• **What this task involves**:
Pull from the material below the stretch from the line containing "Between gray/rough rock" through the line containing "Positioned in front is point (30, 612).", reproducing each line verbatim and giving nothing else.

• **Data shown**:
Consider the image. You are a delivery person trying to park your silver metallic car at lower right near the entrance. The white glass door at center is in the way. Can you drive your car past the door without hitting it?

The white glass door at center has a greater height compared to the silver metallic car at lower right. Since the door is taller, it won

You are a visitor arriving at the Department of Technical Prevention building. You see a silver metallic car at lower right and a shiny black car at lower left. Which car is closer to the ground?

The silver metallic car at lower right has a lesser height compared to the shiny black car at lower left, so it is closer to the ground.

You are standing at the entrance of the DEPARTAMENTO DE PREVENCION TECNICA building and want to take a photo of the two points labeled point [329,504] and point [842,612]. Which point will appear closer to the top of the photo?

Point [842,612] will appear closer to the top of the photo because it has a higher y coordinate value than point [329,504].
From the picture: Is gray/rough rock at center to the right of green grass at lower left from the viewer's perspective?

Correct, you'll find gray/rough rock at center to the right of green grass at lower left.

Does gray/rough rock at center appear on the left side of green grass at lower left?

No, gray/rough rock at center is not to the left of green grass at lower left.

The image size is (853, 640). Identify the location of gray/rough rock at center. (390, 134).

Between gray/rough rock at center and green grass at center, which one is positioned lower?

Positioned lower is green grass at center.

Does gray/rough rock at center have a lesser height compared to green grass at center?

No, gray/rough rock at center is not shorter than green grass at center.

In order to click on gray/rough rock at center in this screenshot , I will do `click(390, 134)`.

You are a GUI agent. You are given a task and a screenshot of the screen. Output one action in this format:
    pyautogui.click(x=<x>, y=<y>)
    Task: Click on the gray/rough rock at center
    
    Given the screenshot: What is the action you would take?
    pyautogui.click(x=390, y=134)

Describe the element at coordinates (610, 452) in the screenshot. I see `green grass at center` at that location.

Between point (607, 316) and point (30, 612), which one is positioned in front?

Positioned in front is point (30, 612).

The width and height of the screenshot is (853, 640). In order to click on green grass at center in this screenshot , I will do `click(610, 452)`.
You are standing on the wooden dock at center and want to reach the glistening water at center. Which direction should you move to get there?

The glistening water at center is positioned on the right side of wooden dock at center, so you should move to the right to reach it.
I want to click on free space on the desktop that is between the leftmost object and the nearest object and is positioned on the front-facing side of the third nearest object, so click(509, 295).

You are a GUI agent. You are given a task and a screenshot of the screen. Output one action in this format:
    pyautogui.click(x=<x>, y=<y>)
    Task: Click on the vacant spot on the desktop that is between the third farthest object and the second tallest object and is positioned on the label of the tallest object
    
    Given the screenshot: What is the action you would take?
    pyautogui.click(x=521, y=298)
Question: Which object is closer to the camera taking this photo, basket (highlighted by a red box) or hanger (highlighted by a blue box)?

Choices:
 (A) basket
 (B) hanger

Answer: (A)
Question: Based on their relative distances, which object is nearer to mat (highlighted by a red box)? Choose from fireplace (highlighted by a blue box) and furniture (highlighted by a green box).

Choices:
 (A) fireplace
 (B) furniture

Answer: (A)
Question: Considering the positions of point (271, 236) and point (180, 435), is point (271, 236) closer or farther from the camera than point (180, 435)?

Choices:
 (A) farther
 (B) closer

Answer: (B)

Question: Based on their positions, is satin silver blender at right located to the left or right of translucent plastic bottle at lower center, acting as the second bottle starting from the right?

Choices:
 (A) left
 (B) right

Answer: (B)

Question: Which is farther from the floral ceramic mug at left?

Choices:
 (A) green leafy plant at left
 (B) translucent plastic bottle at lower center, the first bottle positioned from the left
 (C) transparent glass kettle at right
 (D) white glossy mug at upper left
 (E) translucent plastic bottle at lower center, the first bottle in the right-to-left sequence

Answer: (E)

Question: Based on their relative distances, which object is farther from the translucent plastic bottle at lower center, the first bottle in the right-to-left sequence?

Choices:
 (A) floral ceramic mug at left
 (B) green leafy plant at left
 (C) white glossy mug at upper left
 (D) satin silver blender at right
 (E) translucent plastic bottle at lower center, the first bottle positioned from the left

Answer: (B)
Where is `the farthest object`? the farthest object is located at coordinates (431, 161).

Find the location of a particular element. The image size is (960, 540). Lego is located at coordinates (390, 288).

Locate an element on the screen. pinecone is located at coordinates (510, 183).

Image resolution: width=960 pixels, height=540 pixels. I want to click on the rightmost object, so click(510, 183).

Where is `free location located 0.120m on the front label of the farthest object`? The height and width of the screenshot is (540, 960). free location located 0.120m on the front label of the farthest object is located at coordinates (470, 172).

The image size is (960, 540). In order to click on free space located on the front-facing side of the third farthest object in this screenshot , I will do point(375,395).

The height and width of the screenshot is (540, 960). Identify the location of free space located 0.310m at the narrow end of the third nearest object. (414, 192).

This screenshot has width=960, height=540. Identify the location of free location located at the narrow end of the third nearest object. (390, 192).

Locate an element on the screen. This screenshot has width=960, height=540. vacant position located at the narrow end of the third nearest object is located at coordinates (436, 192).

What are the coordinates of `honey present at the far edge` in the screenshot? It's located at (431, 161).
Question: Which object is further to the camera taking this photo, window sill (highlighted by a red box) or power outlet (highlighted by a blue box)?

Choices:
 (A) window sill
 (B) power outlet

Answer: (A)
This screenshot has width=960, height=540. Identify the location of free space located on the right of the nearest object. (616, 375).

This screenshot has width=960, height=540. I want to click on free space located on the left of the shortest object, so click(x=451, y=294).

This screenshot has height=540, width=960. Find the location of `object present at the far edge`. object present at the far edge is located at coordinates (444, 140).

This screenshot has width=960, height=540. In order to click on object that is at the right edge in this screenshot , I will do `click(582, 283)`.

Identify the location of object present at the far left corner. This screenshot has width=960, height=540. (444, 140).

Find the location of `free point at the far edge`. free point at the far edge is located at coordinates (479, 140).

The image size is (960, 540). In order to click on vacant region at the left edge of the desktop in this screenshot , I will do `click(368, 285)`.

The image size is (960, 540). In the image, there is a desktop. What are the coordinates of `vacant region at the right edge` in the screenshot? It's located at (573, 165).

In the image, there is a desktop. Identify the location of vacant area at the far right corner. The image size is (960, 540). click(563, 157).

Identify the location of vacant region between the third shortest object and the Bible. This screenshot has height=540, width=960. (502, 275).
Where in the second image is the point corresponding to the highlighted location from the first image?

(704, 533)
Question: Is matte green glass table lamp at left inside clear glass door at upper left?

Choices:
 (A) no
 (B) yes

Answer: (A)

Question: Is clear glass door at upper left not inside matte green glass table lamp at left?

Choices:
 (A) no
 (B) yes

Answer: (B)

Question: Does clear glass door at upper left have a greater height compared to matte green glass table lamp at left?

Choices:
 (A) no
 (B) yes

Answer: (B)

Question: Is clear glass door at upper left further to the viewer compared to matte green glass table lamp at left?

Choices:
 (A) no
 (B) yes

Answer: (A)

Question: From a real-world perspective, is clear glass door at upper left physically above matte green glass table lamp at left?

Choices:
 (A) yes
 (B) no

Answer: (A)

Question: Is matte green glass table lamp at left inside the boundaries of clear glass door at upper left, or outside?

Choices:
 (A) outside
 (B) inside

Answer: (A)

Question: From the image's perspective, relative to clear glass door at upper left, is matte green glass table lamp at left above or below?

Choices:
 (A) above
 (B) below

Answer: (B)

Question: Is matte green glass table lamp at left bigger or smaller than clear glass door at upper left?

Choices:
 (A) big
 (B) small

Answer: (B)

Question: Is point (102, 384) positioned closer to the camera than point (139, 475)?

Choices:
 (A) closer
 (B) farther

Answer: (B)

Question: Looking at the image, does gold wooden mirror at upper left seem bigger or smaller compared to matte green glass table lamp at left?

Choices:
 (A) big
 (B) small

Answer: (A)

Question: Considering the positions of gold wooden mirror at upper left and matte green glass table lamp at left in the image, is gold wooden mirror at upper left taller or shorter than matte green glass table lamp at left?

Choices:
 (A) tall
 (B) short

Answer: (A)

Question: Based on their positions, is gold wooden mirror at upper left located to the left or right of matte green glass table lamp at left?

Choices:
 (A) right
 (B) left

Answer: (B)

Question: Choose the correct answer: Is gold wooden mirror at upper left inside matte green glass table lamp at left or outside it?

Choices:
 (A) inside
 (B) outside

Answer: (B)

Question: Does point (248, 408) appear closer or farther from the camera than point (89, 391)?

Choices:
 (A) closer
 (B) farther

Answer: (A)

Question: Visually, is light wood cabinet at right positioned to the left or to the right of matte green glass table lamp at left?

• **Task response**:
Between gray/rough rock at center and green grass at center, which one is positioned lower?

Positioned lower is green grass at center.

Does gray/rough rock at center have a lesser height compared to green grass at center?

No, gray/rough rock at center is not shorter than green grass at center.

In order to click on gray/rough rock at center in this screenshot , I will do `click(390, 134)`.

You are a GUI agent. You are given a task and a screenshot of the screen. Output one action in this format:
    pyautogui.click(x=<x>, y=<y>)
    Task: Click on the gray/rough rock at center
    
    Given the screenshot: What is the action you would take?
    pyautogui.click(x=390, y=134)

Describe the element at coordinates (610, 452) in the screenshot. I see `green grass at center` at that location.

Between point (607, 316) and point (30, 612), which one is positioned in front?

Positioned in front is point (30, 612).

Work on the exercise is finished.